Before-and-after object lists
■ ■ ■
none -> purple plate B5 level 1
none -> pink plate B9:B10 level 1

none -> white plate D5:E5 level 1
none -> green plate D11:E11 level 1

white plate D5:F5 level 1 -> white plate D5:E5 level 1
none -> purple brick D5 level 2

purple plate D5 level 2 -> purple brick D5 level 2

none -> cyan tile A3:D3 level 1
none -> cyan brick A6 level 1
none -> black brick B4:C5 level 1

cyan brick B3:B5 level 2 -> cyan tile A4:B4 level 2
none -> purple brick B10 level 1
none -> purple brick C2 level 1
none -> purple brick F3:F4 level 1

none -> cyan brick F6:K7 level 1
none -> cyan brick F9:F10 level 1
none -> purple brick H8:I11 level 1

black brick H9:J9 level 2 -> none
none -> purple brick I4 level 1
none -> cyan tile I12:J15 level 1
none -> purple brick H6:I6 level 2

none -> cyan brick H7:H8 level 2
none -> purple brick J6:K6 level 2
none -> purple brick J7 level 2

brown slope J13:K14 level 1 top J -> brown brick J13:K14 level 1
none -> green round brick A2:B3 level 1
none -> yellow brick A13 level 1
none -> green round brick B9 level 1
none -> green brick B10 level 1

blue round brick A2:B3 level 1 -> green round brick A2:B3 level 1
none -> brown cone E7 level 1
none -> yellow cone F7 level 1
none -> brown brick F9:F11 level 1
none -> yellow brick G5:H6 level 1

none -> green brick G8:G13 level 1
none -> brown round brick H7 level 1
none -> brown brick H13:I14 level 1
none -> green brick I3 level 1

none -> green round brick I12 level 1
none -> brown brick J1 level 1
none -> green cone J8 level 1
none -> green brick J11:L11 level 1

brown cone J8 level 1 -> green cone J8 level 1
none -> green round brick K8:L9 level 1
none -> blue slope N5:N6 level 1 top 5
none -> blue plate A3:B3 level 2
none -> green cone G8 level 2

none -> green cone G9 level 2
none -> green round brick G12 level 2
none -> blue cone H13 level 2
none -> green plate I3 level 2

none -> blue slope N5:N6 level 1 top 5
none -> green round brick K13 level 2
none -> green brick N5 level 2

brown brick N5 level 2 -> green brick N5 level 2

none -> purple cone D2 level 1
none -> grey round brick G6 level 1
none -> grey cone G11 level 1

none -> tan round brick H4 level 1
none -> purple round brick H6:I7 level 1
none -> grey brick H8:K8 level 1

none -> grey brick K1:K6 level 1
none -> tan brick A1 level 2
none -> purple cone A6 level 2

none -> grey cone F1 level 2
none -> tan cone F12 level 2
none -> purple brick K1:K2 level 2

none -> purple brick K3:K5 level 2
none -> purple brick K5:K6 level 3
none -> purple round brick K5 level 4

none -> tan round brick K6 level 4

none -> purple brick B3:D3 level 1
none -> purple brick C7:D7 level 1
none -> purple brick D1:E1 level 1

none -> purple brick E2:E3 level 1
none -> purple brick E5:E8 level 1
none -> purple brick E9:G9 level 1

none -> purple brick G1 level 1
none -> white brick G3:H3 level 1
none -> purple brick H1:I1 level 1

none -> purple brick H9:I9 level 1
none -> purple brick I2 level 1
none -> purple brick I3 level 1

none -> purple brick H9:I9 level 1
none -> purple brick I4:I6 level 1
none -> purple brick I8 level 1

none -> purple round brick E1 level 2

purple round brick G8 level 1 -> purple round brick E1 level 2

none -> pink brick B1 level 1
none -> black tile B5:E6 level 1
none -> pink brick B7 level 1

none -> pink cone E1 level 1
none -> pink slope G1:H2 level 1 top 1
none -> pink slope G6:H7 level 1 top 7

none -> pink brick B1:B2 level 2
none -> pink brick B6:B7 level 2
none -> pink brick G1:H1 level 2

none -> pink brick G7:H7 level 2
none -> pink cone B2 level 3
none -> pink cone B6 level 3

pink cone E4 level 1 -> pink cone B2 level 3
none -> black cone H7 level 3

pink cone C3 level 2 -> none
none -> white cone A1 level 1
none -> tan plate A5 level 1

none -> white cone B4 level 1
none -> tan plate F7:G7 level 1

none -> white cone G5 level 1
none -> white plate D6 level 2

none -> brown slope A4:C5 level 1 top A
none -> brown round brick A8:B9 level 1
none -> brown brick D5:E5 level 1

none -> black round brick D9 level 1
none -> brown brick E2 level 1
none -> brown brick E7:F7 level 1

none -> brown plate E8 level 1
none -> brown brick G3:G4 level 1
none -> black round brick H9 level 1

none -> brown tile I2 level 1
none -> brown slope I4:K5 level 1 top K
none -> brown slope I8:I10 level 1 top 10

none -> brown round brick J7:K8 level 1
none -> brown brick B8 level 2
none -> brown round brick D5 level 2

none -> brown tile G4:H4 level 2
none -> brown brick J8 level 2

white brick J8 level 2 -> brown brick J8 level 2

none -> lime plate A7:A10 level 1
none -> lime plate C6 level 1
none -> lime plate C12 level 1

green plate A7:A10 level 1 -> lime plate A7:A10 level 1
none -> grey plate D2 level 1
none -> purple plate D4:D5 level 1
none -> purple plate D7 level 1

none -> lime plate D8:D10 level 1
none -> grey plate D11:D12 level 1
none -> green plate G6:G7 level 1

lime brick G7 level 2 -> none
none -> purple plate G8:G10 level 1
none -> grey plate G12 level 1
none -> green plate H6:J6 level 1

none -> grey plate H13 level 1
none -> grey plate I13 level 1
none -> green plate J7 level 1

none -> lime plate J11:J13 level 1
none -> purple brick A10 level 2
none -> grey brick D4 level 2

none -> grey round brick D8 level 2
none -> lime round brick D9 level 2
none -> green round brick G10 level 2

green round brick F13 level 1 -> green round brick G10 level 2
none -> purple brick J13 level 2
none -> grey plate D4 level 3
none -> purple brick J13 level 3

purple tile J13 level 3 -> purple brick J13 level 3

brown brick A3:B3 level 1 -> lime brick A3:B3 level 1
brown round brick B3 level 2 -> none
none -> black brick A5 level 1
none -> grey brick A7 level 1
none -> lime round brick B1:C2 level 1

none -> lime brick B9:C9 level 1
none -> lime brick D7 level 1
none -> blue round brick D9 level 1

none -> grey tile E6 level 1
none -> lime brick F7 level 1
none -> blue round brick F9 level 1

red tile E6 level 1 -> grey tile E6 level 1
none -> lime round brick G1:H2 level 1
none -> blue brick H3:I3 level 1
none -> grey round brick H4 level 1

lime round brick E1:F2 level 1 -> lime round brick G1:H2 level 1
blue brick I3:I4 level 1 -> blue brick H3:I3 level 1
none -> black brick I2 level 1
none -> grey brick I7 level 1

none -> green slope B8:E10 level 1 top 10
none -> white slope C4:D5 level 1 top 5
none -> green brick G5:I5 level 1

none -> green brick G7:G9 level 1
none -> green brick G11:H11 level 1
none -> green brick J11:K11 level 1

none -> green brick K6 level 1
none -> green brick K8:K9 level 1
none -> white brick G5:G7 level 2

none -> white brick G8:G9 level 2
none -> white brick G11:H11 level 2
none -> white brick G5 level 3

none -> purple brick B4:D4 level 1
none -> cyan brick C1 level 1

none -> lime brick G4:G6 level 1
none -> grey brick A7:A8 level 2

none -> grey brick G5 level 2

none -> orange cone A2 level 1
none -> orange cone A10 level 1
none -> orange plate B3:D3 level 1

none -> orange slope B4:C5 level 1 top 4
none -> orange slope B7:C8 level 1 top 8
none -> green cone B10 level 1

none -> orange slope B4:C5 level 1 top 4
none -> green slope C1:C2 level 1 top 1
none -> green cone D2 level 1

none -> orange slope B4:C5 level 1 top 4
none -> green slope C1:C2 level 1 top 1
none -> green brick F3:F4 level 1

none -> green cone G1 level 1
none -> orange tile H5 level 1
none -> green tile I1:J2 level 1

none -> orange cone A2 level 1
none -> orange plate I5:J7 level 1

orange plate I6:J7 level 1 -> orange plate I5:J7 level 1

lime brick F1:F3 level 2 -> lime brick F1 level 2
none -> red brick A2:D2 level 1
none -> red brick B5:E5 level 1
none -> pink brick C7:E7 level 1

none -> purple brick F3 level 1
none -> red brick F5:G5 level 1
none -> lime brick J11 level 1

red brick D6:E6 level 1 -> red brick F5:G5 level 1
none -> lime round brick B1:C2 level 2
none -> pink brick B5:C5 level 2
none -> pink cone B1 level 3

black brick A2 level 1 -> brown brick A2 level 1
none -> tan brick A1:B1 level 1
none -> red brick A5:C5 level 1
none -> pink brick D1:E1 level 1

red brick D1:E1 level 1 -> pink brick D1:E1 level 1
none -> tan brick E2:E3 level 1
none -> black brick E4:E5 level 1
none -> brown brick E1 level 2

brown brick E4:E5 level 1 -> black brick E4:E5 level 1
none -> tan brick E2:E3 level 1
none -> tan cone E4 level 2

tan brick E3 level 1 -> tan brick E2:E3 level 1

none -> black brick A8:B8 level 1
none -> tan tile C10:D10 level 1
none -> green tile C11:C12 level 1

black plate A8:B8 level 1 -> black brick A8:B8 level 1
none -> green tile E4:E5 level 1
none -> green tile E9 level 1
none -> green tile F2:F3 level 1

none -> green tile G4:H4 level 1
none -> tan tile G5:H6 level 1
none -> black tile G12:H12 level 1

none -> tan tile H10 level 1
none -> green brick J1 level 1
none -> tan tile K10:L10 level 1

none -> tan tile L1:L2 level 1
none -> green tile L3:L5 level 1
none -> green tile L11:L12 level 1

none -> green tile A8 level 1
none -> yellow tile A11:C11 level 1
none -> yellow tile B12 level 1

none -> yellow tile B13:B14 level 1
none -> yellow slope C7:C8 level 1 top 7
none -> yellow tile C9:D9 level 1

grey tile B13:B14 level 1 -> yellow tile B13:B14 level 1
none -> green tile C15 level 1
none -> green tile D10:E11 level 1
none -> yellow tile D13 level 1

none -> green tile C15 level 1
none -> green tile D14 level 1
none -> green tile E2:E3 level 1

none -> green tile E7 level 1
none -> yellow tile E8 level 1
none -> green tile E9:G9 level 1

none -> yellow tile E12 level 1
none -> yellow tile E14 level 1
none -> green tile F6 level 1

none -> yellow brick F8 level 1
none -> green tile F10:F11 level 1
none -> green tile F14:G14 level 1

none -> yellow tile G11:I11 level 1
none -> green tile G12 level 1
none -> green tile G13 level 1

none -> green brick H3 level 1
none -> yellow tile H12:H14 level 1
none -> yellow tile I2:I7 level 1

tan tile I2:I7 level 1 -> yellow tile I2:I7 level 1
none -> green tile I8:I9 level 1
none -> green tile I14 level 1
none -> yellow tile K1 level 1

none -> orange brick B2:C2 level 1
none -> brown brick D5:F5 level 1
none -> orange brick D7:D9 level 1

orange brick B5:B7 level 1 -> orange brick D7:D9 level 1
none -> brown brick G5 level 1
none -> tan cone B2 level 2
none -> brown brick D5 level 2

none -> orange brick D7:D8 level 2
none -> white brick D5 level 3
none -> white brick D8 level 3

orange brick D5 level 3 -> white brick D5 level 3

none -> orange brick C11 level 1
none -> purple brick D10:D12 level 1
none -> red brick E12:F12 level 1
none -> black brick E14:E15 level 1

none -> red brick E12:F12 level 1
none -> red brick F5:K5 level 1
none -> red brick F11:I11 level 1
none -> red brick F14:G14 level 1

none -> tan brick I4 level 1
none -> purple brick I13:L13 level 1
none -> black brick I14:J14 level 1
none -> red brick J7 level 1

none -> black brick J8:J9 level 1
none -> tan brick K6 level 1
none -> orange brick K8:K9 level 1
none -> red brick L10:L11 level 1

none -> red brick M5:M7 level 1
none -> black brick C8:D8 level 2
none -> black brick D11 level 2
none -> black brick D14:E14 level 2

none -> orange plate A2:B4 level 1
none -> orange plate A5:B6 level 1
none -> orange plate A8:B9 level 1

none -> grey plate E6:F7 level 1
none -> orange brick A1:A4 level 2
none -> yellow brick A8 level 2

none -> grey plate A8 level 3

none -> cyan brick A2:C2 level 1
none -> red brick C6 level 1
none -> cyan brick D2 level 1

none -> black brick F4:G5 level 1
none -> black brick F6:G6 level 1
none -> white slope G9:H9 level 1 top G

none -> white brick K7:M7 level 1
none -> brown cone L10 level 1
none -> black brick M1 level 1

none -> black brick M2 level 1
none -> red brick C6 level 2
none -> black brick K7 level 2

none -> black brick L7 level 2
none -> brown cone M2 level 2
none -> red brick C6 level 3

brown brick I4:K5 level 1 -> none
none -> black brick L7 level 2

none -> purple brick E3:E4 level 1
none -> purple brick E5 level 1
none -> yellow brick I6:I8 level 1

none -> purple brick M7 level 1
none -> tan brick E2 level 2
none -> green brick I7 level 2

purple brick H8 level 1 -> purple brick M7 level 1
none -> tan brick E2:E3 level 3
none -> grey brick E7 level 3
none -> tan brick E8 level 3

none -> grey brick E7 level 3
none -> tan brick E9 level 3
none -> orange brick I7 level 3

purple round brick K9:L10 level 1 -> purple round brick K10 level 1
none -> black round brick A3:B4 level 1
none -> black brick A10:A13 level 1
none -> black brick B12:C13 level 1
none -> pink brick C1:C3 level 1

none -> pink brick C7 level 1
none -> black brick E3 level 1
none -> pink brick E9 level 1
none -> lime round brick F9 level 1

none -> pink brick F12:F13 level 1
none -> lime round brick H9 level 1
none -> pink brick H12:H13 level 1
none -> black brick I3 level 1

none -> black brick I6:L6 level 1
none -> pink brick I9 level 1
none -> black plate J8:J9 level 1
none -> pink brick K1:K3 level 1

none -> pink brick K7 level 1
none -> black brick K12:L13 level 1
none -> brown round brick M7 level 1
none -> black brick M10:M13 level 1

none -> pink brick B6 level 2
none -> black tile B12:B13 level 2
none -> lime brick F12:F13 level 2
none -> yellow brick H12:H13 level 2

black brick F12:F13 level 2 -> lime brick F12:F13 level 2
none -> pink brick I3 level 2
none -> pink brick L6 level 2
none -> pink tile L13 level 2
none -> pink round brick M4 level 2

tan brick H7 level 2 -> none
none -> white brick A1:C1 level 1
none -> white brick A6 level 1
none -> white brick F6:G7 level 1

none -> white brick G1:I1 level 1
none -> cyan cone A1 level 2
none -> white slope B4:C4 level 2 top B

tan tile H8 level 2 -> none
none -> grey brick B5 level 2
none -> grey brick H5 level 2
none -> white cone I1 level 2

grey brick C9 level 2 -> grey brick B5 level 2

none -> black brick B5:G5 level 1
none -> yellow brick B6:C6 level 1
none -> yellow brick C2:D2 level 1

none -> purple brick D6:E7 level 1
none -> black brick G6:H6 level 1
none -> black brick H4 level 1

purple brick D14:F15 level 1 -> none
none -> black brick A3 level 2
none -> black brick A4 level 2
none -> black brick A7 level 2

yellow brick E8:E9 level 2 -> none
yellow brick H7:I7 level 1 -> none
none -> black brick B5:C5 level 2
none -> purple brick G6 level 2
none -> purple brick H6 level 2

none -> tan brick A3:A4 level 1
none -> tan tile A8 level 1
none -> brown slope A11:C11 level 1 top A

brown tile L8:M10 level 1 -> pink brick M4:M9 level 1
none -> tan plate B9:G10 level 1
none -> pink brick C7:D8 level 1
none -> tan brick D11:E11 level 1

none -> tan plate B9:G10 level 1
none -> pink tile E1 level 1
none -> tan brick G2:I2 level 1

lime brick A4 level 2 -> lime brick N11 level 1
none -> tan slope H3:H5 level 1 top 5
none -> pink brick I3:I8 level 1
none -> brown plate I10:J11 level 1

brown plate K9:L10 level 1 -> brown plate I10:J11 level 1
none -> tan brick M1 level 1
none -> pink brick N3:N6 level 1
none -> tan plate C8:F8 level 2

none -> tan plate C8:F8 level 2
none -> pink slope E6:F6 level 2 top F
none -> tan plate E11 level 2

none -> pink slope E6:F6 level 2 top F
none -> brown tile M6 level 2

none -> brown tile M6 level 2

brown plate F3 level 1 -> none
■ ■ ■
Work required:
Lines from the first one above through the line containing "none -> purple brick J6:K6 level 2" are to be retyped exactly, both included, and nothing more.

Written response:
none -> purple plate B5 level 1
none -> pink plate B9:B10 level 1

none -> white plate D5:E5 level 1
none -> green plate D11:E11 level 1

white plate D5:F5 level 1 -> white plate D5:E5 level 1
none -> purple brick D5 level 2

purple plate D5 level 2 -> purple brick D5 level 2

none -> cyan tile A3:D3 level 1
none -> cyan brick A6 level 1
none -> black brick B4:C5 level 1

cyan brick B3:B5 level 2 -> cyan tile A4:B4 level 2
none -> purple brick B10 level 1
none -> purple brick C2 level 1
none -> purple brick F3:F4 level 1

none -> cyan brick F6:K7 level 1
none -> cyan brick F9:F10 level 1
none -> purple brick H8:I11 level 1

black brick H9:J9 level 2 -> none
none -> purple brick I4 level 1
none -> cyan tile I12:J15 level 1
none -> purple brick H6:I6 level 2

none -> cyan brick H7:H8 level 2
none -> purple brick J6:K6 level 2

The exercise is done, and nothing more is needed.